**Records for this exercise**
------------

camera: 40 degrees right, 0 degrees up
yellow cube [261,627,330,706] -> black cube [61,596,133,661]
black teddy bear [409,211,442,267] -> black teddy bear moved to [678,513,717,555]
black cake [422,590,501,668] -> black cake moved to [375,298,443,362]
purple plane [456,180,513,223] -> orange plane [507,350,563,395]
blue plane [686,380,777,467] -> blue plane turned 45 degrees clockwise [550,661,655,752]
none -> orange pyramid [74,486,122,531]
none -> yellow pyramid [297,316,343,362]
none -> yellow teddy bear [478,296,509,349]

------------

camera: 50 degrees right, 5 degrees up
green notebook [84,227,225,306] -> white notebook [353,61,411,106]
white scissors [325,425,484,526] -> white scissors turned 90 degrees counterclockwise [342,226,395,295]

------------

**Task objective**
Copy the records above exactly, beginning at the line that contains "black cake [422,590,501,668]" and stopping after the line that contains "none -> yellow teddy bear [478,296,509,349]".

**Exercise response**
black cake [422,590,501,668] -> black cake moved to [375,298,443,362]
purple plane [456,180,513,223] -> orange plane [507,350,563,395]
blue plane [686,380,777,467] -> blue plane turned 45 degrees clockwise [550,661,655,752]
none -> orange pyramid [74,486,122,531]
none -> yellow pyramid [297,316,343,362]
none -> yellow teddy bear [478,296,509,349]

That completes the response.